• **Aim of the task**: For the entries that appear below, write out the exact text and omit the pictures.

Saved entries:
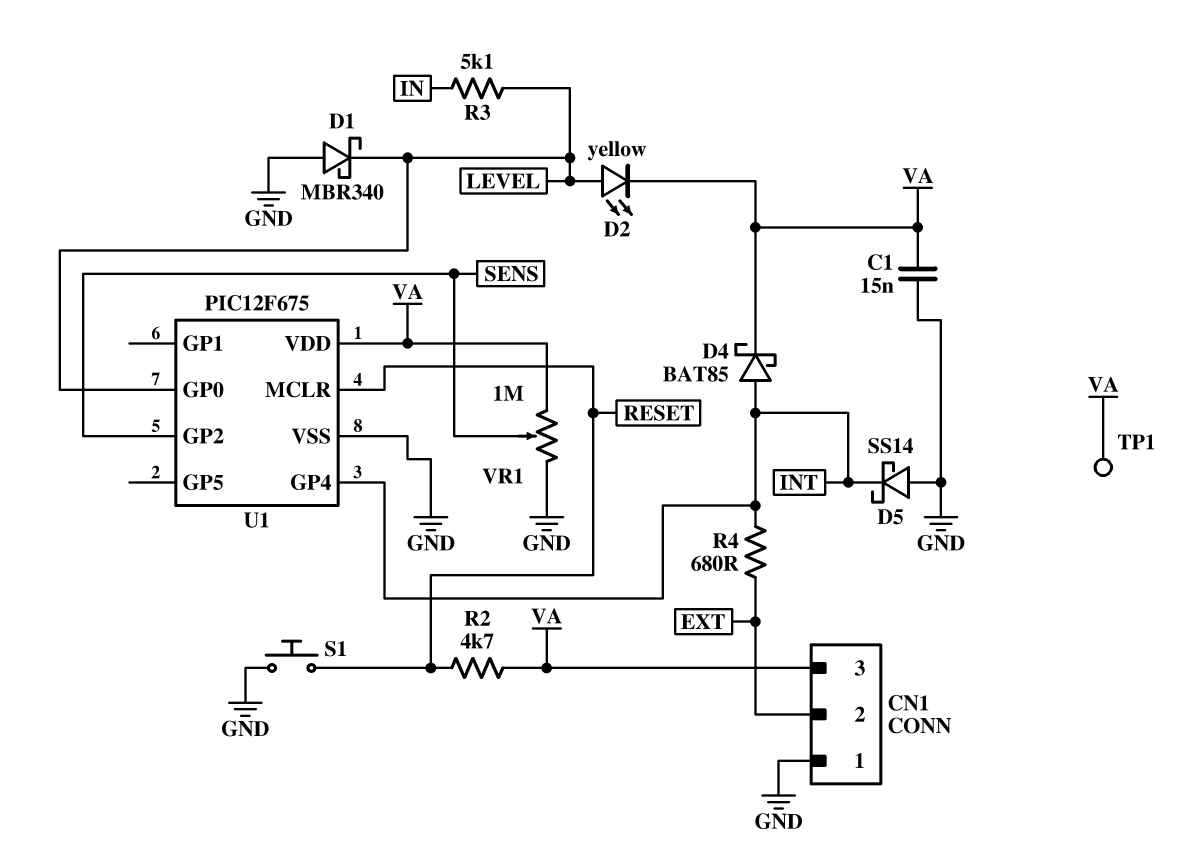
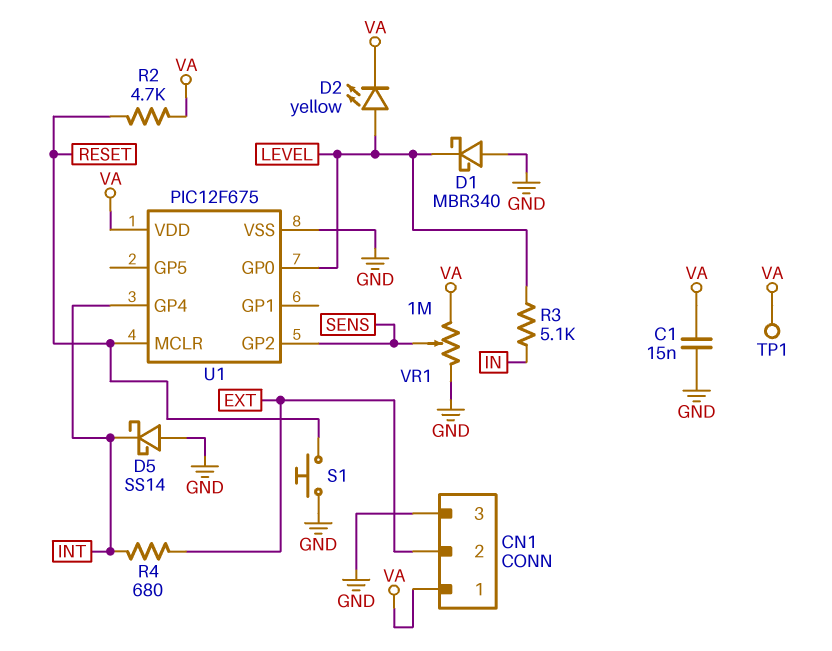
CN1 pin 1: GND -> VA
CN1 pin 3: VA -> GND
D4: schottky BAT85 (A INT, K VA) -> none

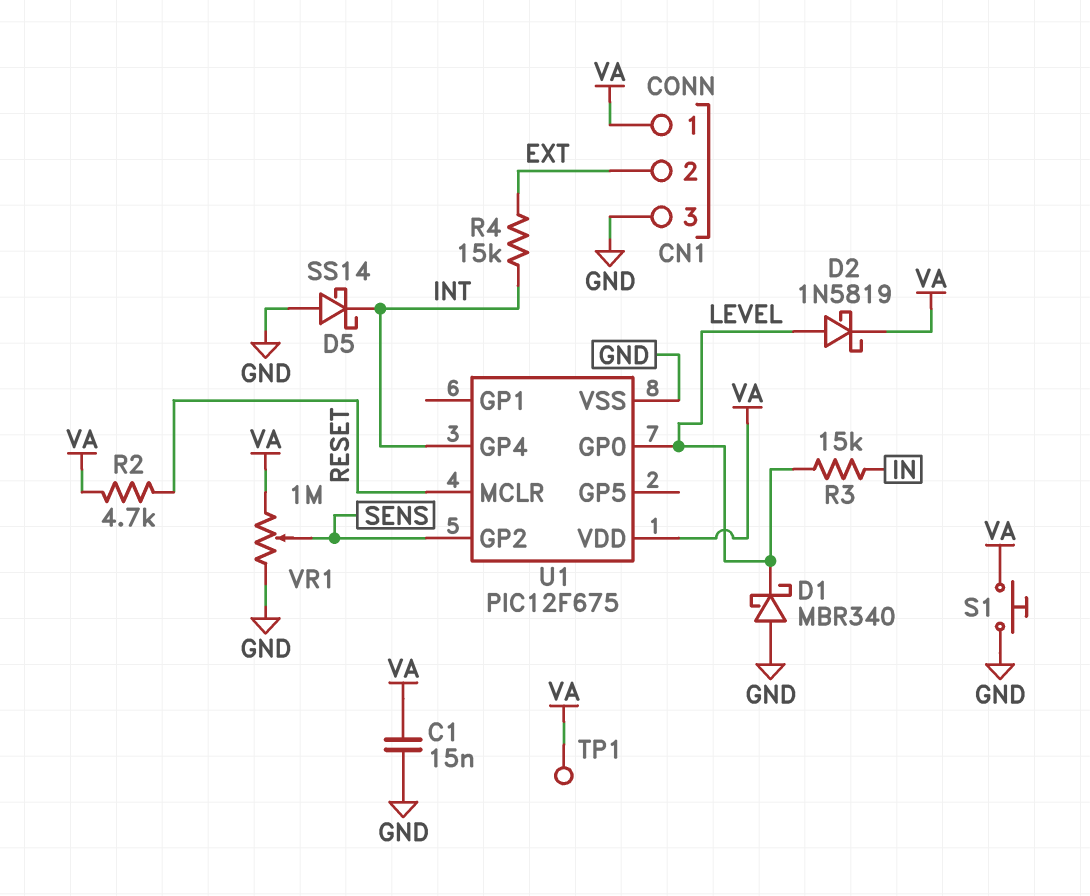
D2: LED yellow (A LEVEL, K VA) -> schottky 1N5819 (A LEVEL, K VA)
R3: 5.1k (IN, LEVEL) -> 15k (IN, LEVEL)
R4: 680 (EXT, INT) -> 15k (EXT, INT)
S1: button (GND, RESET) -> button (GND, VA)

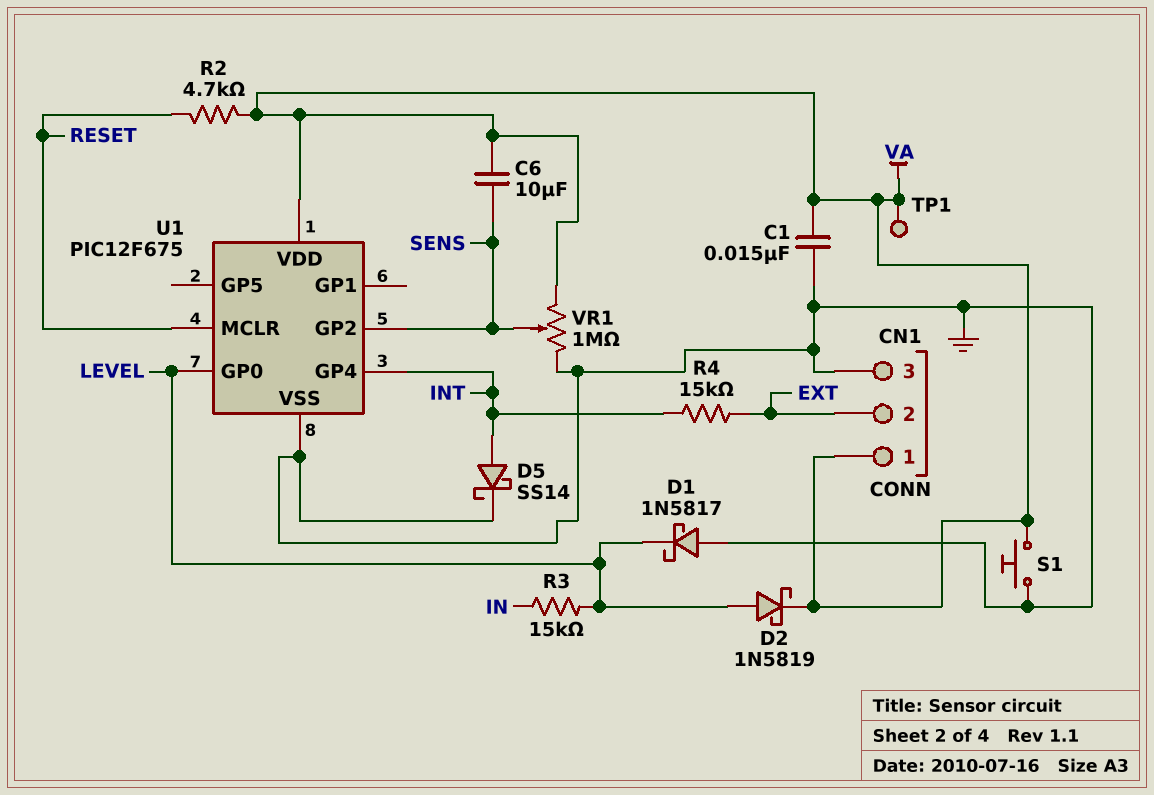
C6: none -> 10uF (SENS, VA)
D1: schottky MBR340 (A GND, K LEVEL) -> schottky 1N5817 (A GND, K LEVEL)
D5: schottky SS14 (A GND, K INT) -> schottky SS14 (A INT, K GND)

• **Expected answer**:
CN1 pin 1: GND -> VA
CN1 pin 3: VA -> GND
D4: schottky BAT85 (A INT, K VA) -> none

D2: LED yellow (A LEVEL, K VA) -> schottky 1N5819 (A LEVEL, K VA)
R3: 5.1k (IN, LEVEL) -> 15k (IN, LEVEL)
R4: 680 (EXT, INT) -> 15k (EXT, INT)
S1: button (GND, RESET) -> button (GND, VA)

C6: none -> 10uF (SENS, VA)
D1: schottky MBR340 (A GND, K LEVEL) -> schottky 1N5817 (A GND, K LEVEL)
D5: schottky SS14 (A GND, K INT) -> schottky SS14 (A INT, K GND)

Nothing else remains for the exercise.